What to work on: An exact, word-for-word copy of the entries is required, beginning at the line that contains "red vase [405,61,446,97]" and ending at the last line, both included.

(Entries taken from a collection)
'''
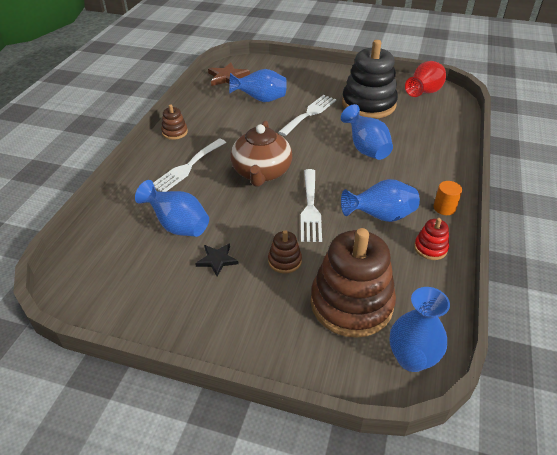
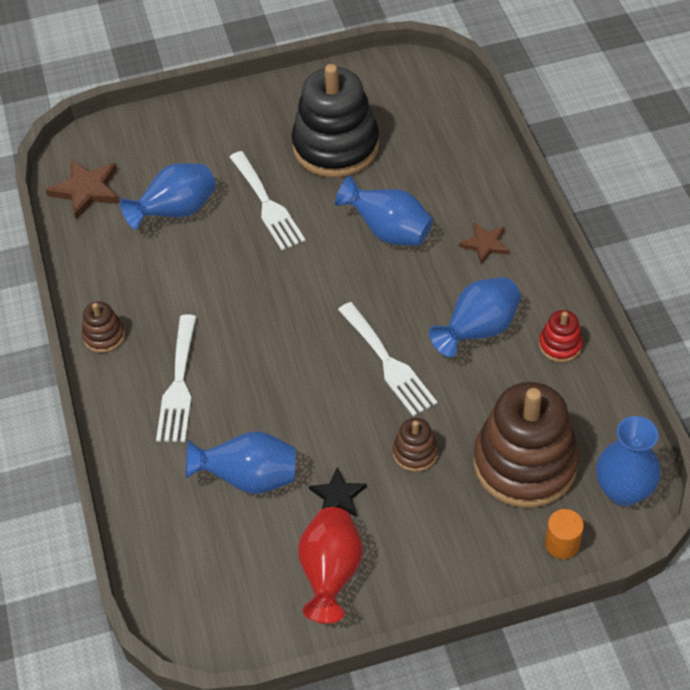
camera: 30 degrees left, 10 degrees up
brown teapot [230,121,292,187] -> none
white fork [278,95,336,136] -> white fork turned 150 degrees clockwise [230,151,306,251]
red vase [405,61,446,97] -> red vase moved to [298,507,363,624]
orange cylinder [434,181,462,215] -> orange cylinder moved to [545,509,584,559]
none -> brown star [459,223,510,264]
'''
Exercise solution:
red vase [405,61,446,97] -> red vase moved to [298,507,363,624]
orange cylinder [434,181,462,215] -> orange cylinder moved to [545,509,584,559]
none -> brown star [459,223,510,264]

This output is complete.